Data provided
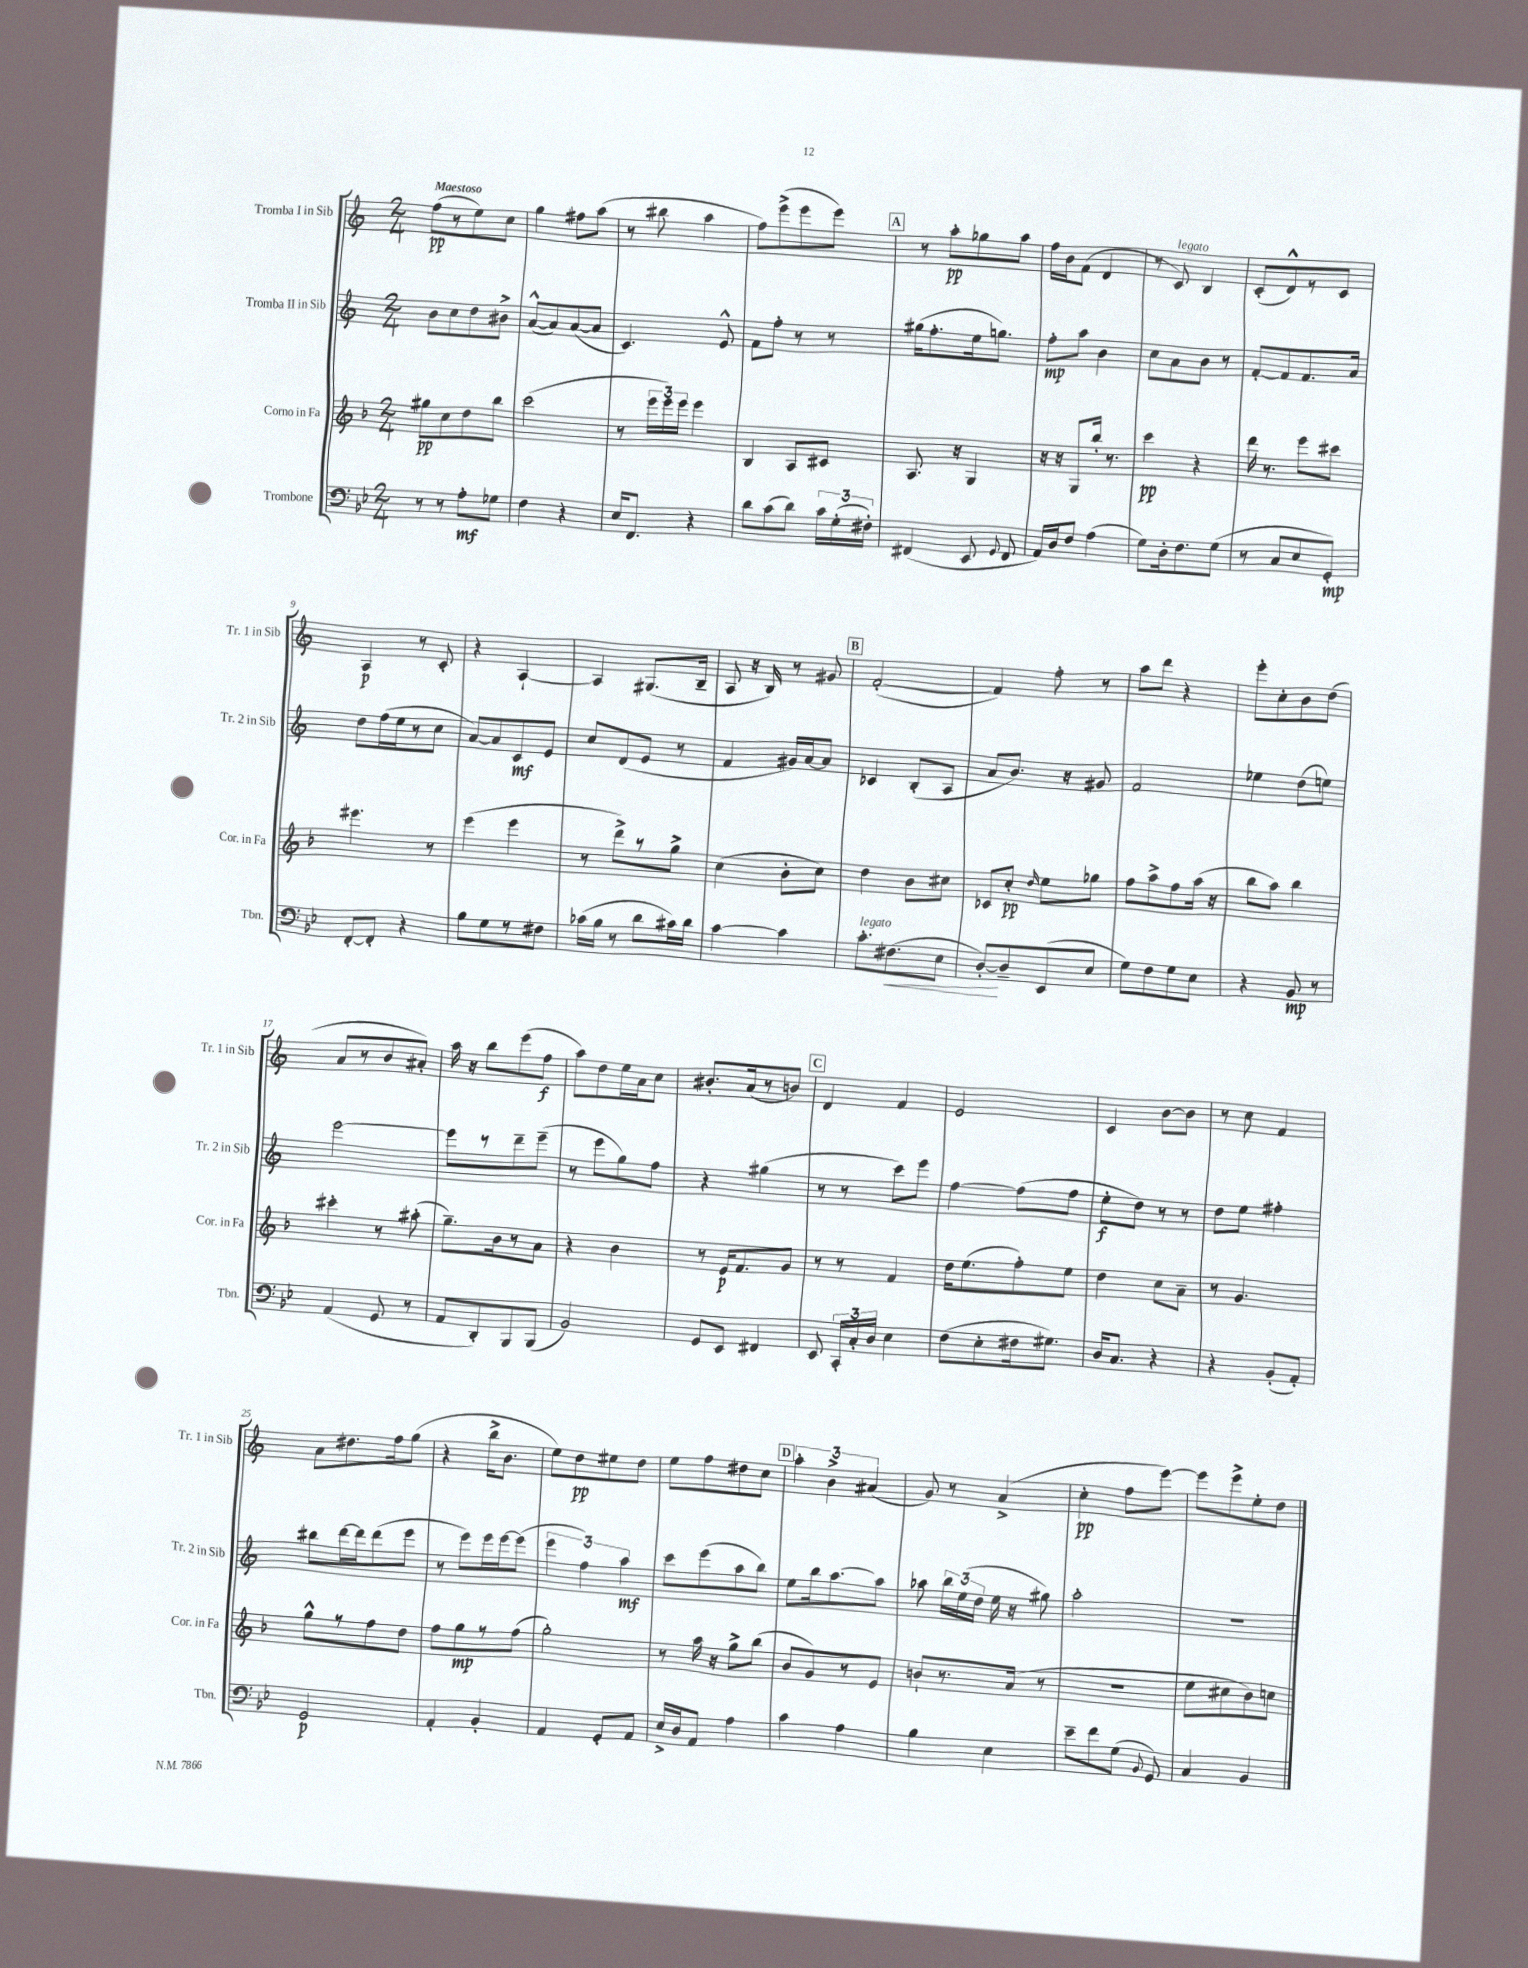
<<
\new StaffGroup <<
\new Staff = "s0" \with { instrumentName = "Tromba I in Sib" shortInstrumentName = "Tr. 1 in Sib" } {
    \clef treble \key c \major \numericTimeSignature \time 2/4 \tempo "Maestoso"
    \autoBeamOff f''8[\pp( r8 e''8) c''8] |
    g''4 fis''8[ a''8]( |
    r8 bis''8 a''4 |
    f''8[) e'''8->( e'''8 e'''8]) |
    \mark \markup { \box "A" } r8 a''8[-.\pp ges''8 a''8] |
    f''16[ b'16 f'8]( d'4 |
    r8 c'8^\markup { \italic "legato" }) b4 |
    c'8[-.( d'8-^) r8 c'8] |
    a4\p r8 c'8-. |
    r4 a4~-! |
    a4 gis8.[( b16]-- |
    a8 r16 b16) r8 gis'8 |
    \mark \markup { \box "B" } f'2~-.( |
    f'4) f''8-. r8 |
    a''8[ d'''8] r4 |
    e'''8[-. c''8-. b'8 d''8]( |
    a'8[ r8 b'8 ais'8]-.) |
    a''16 r16 b''8[ e'''8( f''8]\f |
    a''8[) d''8 e''16 a'16 c''8] |
    bis'8.[-. a'16( r8 b'8]) |
    \mark \markup { \box "C" } d'4 f'4 |
    e'2 |
    c'4 b'8[~ b'8] |
    r8 c''8 f'4 |
    a'8[ dis''8. f''16 g''8]( |
    r4 b''16[-> b'8.] |
    e''8[) d''8\pp eis''8 d''8] |
    e''8[ f''8 dis''8 c''8] |
    \mark \markup { \box "D" } \tuplet 3/2 { a''4-. b'4-> ais'4( } |
    g'8) r8 a'4->( |
    c''4-.\pp f''8[ e'''8]~) |
    e'''8[ e'''8-> e''8-. d''8] \bar "|." |
}
\new Staff = "s1" \with { instrumentName = "Tromba II in Sib" shortInstrumentName = "Tr. 2 in Sib" } {
    \clef treble \key c \major \numericTimeSignature \time 2/4
    \autoBeamOff b'8[ c''8 d''8 bis'8]-> |
    a'8[~-^( a'8) a'8~( a'8] |
    c'4.) e'8-^ |
    f'8[ f''8]-. r8 r8 |
    \mark \markup { \box "A" } gis''16[( f''8.-. e''16 g''8.]) |
    f''8[-.\mp a''8] b'4 |
    c''8[ a'8 b'8] r8 |
    f'8[~-. f'8 f'8. a'16] |
    d''8[ f''16( e''16 r8 c''8] |
    a'8[~) a'8 c'8\mf e'8] |
    c''8[ d'8( e'8] r8 |
    f'4 gis'16[) a'16~ a'8] |
    \mark \markup { \box "B" } ces'4 b8[-.( a8] |
    a'8[ b'8.]) r16 gis'8 |
    f'2 |
    ees''4 d''8[( e''8]) |
    e'''2~ |
    e'''8[ r8 d'''8-- e'''8]--( |
    r8 e'''8[ g''8) f''8] |
    r4 gis''4( |
    \mark \markup { \box "C" } r8 r8 c'''8[) e'''8] |
    f''4~ f''8[( f''8] |
    e''8[-.\f d''8]) r8 r8 |
    d''8[ e''8] fis''4-. |
    bis''8[ d'''16~ d'''16 d'''8( e'''8] |
    r8 e'''8[) e'''16 e'''16~ e'''8]( |
    \tuplet 3/2 { e'''4 f''4) a''4\mf } |
    c'''8[ e'''8( a''8 b''8]) |
    \mark \markup { \box "D" } e''8[ b''16 a''8.~ a''8] |
    aes''8 \tuplet 3/2 { b''16[ e''16( d''16] } e''16 r16 gis''8) |
    a''2-. |
    R2 \bar "|." |
}
\new Staff = "s2" \with { instrumentName = "Corno in Fa" shortInstrumentName = "Cor. in Fa" } {
    \clef treble \key f \major \numericTimeSignature \time 2/4
    \autoBeamOff gis''8[\pp c''8 d''8 bes''8] |
    c'''2( |
    r8 \tuplet 3/2 { e'''16[ e'''16) e'''16] } e'''4 |
    bes4 a8[ cis'8] |
    \mark \markup { \box "A" } a8. r16 g4 |
    r16 r16 g8[ bes''16]-. r8. |
    c'''4\pp r4 |
    d'''16 r8. e'''8[ cis'''8] |
    eis'''4. r8 |
    e'''4( e'''4 |
    r8 d'''8[->) r8 g''8]-> |
    c''4( bes'8[-. c''8]) |
    \mark \markup { \box "B" } d''4 bes'8[ cis''8] |
    ces'8[ c''8]-.\pp \grace { d''16 } e''8[ ges''8] |
    f''8[ a''8-> f''8 a''16]( r16 |
    bes''8[ a''8]) bes''4 |
    cis'''4-. r8 ais''8-.( |
    g''8.[--) bes'16 r8 a'8] |
    r4 bes'4 |
    r8 e'16[\p f'8. g'8] |
    \mark \markup { \box "C" } r8 r8 f'4 |
    d''16[ e''8.( f''8-.) e''8] |
    d''4 c''8[ a'8]-- |
    r8 g'4. |
    g''8[-^ r8 f''8 d''8] |
    f''8[ g''8\mp r8 f''8]( |
    g''2-.) |
    r8 a''16 r16 g''8[-> bes''8]( |
    \mark \markup { \box "D" } bes'8[ g'8) r8 e'8] |
    b'8[-! r8. a'16]( r8 |
    r2 |
    e''8[ cis''8 bes'8) c''8] \bar "|." |
}
\new Staff = "s3" \with { instrumentName = "Trombone" shortInstrumentName = "Tbn." } {
    \clef bass \key bes \major \numericTimeSignature \time 2/4
    \autoBeamOff r8 r8 a8[-.\mf ges8] |
    f4 r4 |
    ees16[ f,8.] r4 |
    d'8[ c'8( d'8]) \tuplet 3/2 { c'16[ g16-.( fis16]-.) } |
    \mark \markup { \box "A" } fis,4( ees,8 \appoggiatura { g,8 } fis,8 |
    a,16[) d16 f8] a4( |
    g8[) d16-. f8. g8]( |
    r8 c8[ ees8 g,8]-.\mp) |
    f,8[~-. f,8]-. r4 |
    bes8[ g8 r8 fis8] |
    ces'16[( bes16] r8 d'8[ cis'16) d'16] |
    c'4~ c'4 |
    \mark \markup { \box "B" } c'8.[-.^\markup { \italic "legato" } fis8.\<( ees8] |
    d8[~-.\!) d8-- ees,8( ees8] |
    g8[) f8 g8 ees8] |
    r4 bes,8\mp r8 |
    a,4( g,8 r8 |
    a,8[ d,8-.) bes,,8 bes,,8]( |
    bes,2) |
    g,8[ ees,8] fis,4 |
    \mark \markup { \box "C" } ees,8 \tuplet 3/2 { c,16[-. c16-. d16] } ees4 |
    f8[( ees8-. fis16 gis8.]) |
    d16[ c8.] r4 |
    r4 bes,8[-.( a,8]-.) |
    g,2\p |
    a,4-. bes,4-. |
    a,4 g,8[-. a,8] |
    ees16[-> d16 a,8] a4 |
    \mark \markup { \box "D" } c'4 a4 |
    bes4 ees4 |
    ees'8[-- f'8 g8]( \appoggiatura { bes,8 } g,8) |
    c4 bes,4 \bar "|." |
}
>>
>>
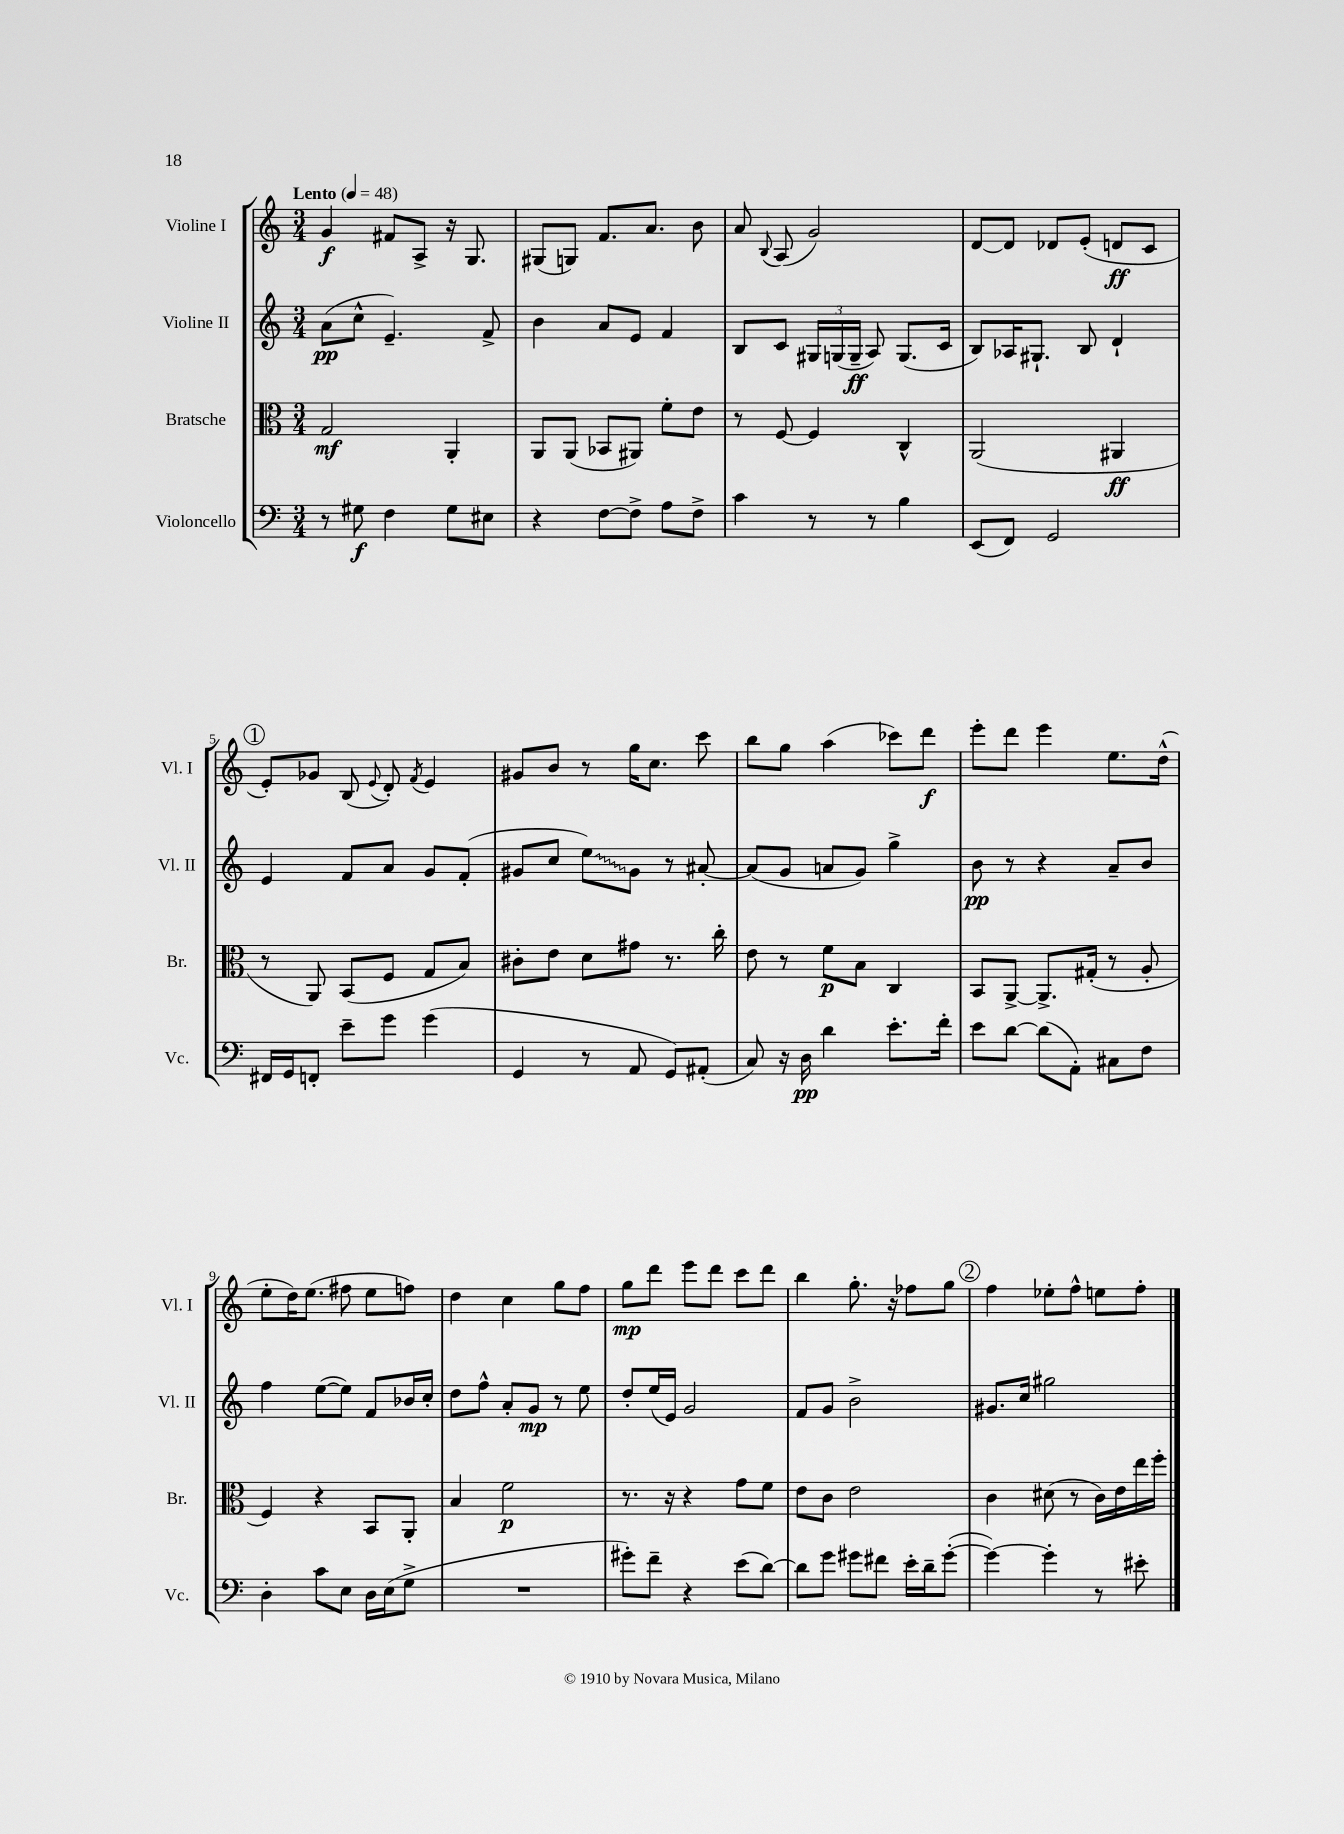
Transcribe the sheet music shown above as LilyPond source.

<<
\new StaffGroup <<
\new Staff = "s0" \with { instrumentName = "Violine I" shortInstrumentName = "Vl. I" } {
    \clef treble \key c \major \numericTimeSignature \time 3/4 \tempo "Lento" 4 = 48
    \autoBeamOff g'4\f fis'8[ a8]-> r16 g8. |
    gis8[( g8]) f'8.[ a'8.] b'8 |
    a'8 \appoggiatura { b8 } a8( g'2) |
    d'8[~ d'8] des'8[ e'8]-.( d'8[\ff c'8] |
    \mark \markup { \circle "1" } e'8[-.) ges'8] b8( \appoggiatura { e'8 } d'8-.) \acciaccatura { f'8 } e'4 |
    gis'8[ b'8] r8 g''16[ c''8.] c'''8 |
    b''8[ g''8] a''4( ces'''8[) d'''8]\f |
    e'''8[-. d'''8] e'''4 e''8.[ d''16]-^( |
    e''8[-. d''16) e''8.]( fis''8 e''8[ f''8]) |
    d''4 c''4 g''8[ f''8] |
    g''8[\mp d'''8] e'''8[ d'''8] c'''8[ d'''8] |
    b''4 g''8.-. r16 fes''8[ g''8] |
    \mark \markup { \circle "2" } f''4 ees''8[-. f''8]-^ e''8[ f''8]-. \bar "|." |
}
\new Staff = "s1" \with { instrumentName = "Violine II" shortInstrumentName = "Vl. II" } {
    \clef treble \key c \major \numericTimeSignature \time 3/4
    \autoBeamOff a'8[\pp( c''8]-^ e'4.--) f'8-> |
    b'4 a'8[ e'8] f'4 |
    b8[ c'8] \tuplet 3/2 { gis16[ g16( g16]--\ff } a8) g8.[( c'16] |
    b8[) aes16 gis8.]-! b8 d'4-! |
    \mark \markup { \circle "1" } e'4 f'8[ a'8] g'8[ f'8]-.( |
    gis'8[ c''8] \once \override Glissando.style = #'zigzag e''8[\glissando) gis'8] r8 ais'8~-. |
    ais'8[( g'8] a'8[ g'8]) g''4-> |
    b'8\pp r8 r4 a'8[-- b'8] |
    f''4 e''8[~( e''8]) f'8[ bes'16 c''16]-. |
    d''8[ f''8]-^ a'8[-. g'8]\mp r8 e''8 |
    d''8[-. e''16( e'16]) g'2 |
    f'8[ g'8] b'2-> |
    \mark \markup { \circle "2" } gis'8.[ c''16] gis''2 \bar "|." |
}
\new Staff = "s2" \with { instrumentName = "Bratsche" shortInstrumentName = "Br." } {
    \clef alto \key c \major \numericTimeSignature \time 3/4
    \autoBeamOff g2\mf a,4-. |
    a,8[ a,8]( bes,8[ ais,8]) f'8[-. e'8] |
    r8 f8~ f4 c4-^ |
    a,2( ais,4\ff |
    \mark \markup { \circle "1" } r8 a,8) b,8[( f8] g8[ b8]) |
    cis'8[-. e'8] d'8[ gis'8] r8. c''16-. |
    e'8 r8 f'8[\p b8] c4 |
    b,8[ a,8]~-> a,8.[-> gis16]-.( r8 a8-. |
    f4) r4 b,8[ a,8]-. |
    b4 f'2\p |
    r8. r16 r4 g'8[ f'8] |
    e'8[ c'8] e'2 |
    \mark \markup { \circle "2" } c'4 dis'8( r8 c'16[) e'16 e''16 f''16]-. \bar "|." |
}
\new Staff = "s3" \with { instrumentName = "Violoncello" shortInstrumentName = "Vc." } {
    \clef bass \key c \major \numericTimeSignature \time 3/4
    \autoBeamOff r8 gis8\f f4 gis8[ eis8] |
    r4 f8[~ f8]-> a8[ f8]-> |
    c'4 r8 r8 b4 |
    e,8[( f,8]) g,2 |
    \mark \markup { \circle "1" } fis,16[ g,16 f,8]-. e'8[-- g'8] g'4( |
    g,4 r8 a,8 g,8[) ais,8]-.( |
    c8) r16 d16\pp d'4 e'8.[-. f'16]-. |
    e'8[ d'8]~ d'8[( a,8]-.) cis8[ f8] |
    d4-. c'8[ e8] d16[ e16( g8]-> |
    R2. |
    gis'8[-.) f'8]-- r4 e'8[( d'8]~) |
    d'8[ g'8] gis'8[ fis'8] e'16[-. d'16-- gis'8]~-.( |
    \mark \markup { \circle "2" } gis'4~) gis'4-. r8 eis'8-. \bar "|." |
}
>>
>>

Stated problem
Collect every line in the items that contains the string "Violine". Matching is case-sensitive.

Task result
\new Staff = "s0" \with { instrumentName = "Violine I" shortInstrumentName = "Vl. I" } {
\new Staff = "s1" \with { instrumentName = "Violine II" shortInstrumentName = "Vl. II" } {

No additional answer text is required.